> **Requirement**: Below are several records. Retype exactly those lines running from the one with "(209, 218) = (373, 94): turquoise" through the one with "(619, 332) = (103, 218): turquoise", end lines included, and no others.

Data for processing Start Marker

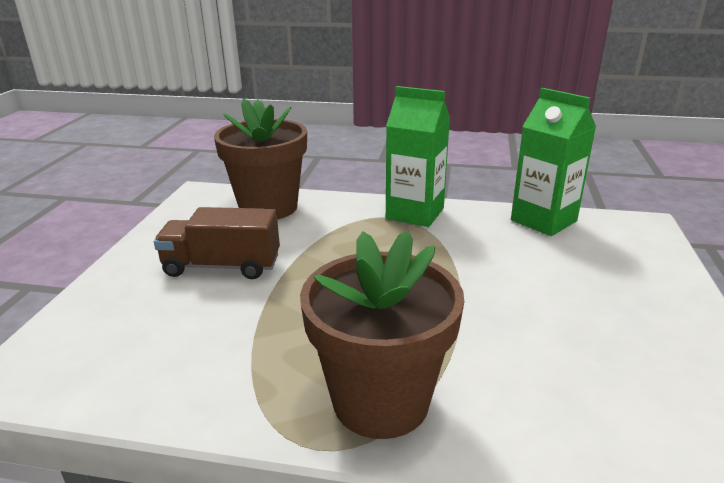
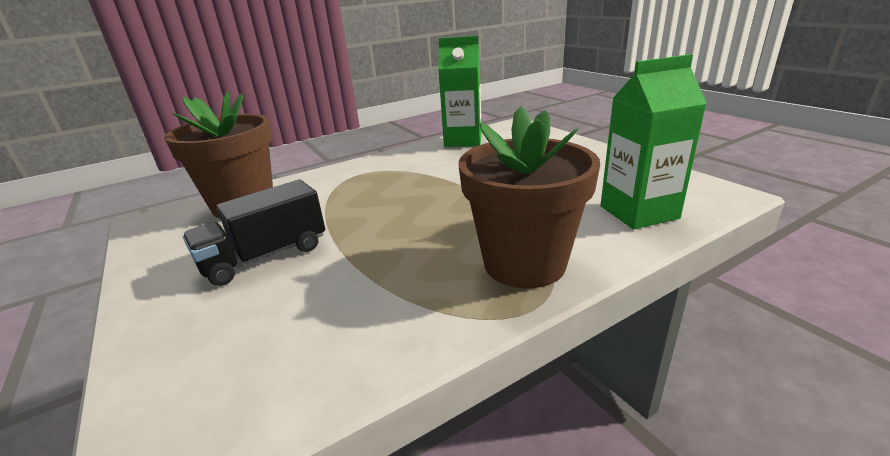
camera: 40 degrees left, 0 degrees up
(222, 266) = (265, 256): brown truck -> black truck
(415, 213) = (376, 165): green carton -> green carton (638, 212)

Data for processing End Marker
Data for processing Start Marker

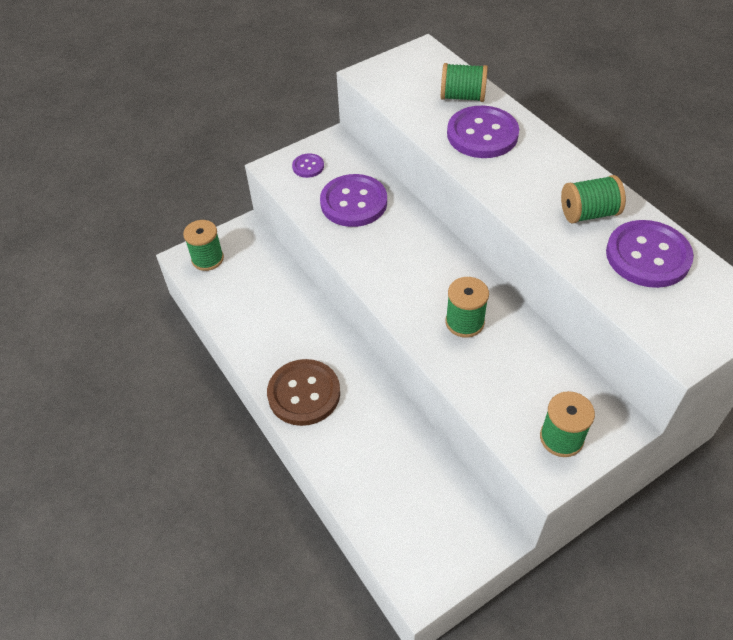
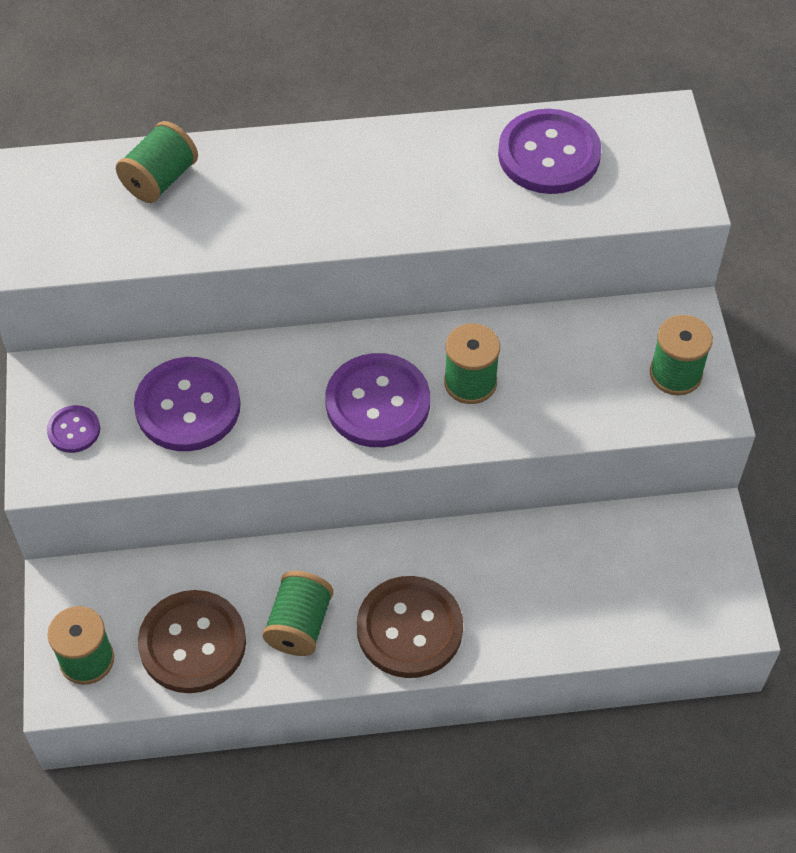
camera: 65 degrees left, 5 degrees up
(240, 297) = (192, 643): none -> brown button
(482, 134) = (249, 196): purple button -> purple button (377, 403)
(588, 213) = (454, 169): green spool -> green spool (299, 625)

Data for processing End Marker
Data for processing Start Marker

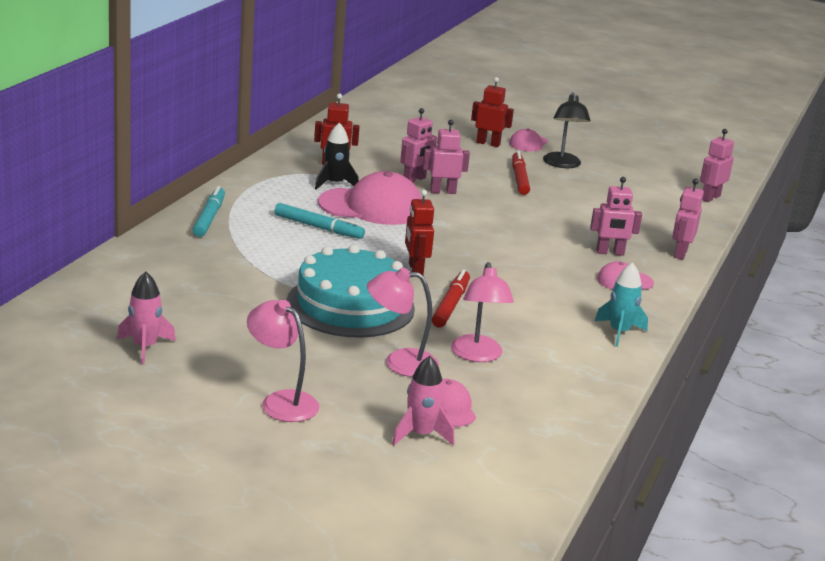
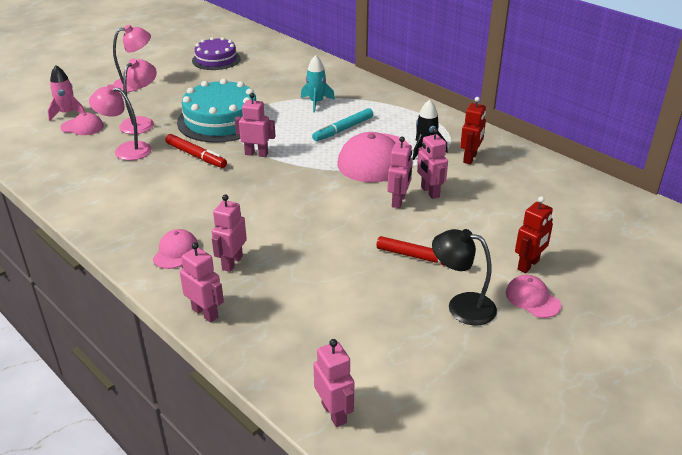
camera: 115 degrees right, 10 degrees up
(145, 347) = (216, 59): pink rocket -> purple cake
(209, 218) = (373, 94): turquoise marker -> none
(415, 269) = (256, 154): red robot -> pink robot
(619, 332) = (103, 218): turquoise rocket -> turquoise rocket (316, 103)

Data for processing End Marker

> **Reply**:
(209, 218) = (373, 94): turquoise marker -> none
(415, 269) = (256, 154): red robot -> pink robot
(619, 332) = (103, 218): turquoise rocket -> turquoise rocket (316, 103)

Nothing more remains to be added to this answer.